(Object displacement listings)
☆ ☆ ☆ ☆

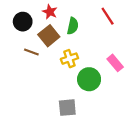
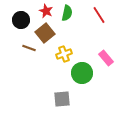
green semicircle: (73, 26) -> (67, 13), moved

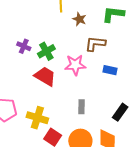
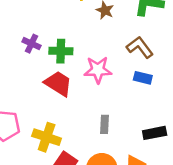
brown L-shape: (95, 44) -> (140, 47), moved, turned 45
green cross: (46, 51) -> (61, 51), turned 30
black rectangle: (120, 112) -> (155, 133), turned 42

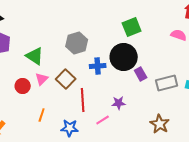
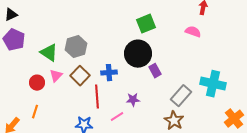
gray hexagon: (77, 43) -> (76, 47), moved
blue cross: (98, 66) -> (109, 73), moved
gray rectangle: (167, 83) -> (181, 96), moved, turned -35
orange line: (42, 115) -> (35, 112), moved

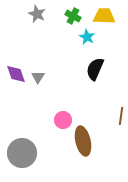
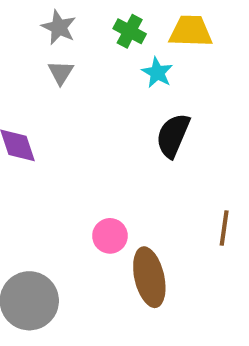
gray triangle: (38, 77) -> (61, 73), moved

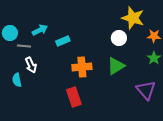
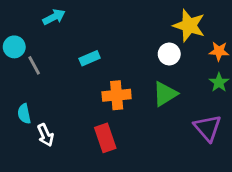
cyan arrow: (40, 30) -> (54, 17), moved
gray line: (24, 46) -> (34, 65), turned 56
white arrow: (31, 65) -> (45, 135), moved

☆ ☆ ☆ ☆

WORK REQUEST. Repeat each of the entries above exactly, but do not carry over the pictures.

RESPONSE TO THE EXERCISE.
green semicircle: (73, 26) -> (67, 13), moved

brown L-shape: (95, 44) -> (140, 47), moved, turned 45
green cross: (46, 51) -> (61, 51), turned 30
black rectangle: (120, 112) -> (155, 133), turned 42

gray hexagon: (77, 43) -> (76, 47), moved
blue cross: (98, 66) -> (109, 73), moved
gray rectangle: (167, 83) -> (181, 96), moved, turned -35
orange line: (42, 115) -> (35, 112), moved

gray triangle: (38, 77) -> (61, 73), moved

cyan arrow: (40, 30) -> (54, 17), moved
gray line: (24, 46) -> (34, 65), turned 56
white arrow: (31, 65) -> (45, 135), moved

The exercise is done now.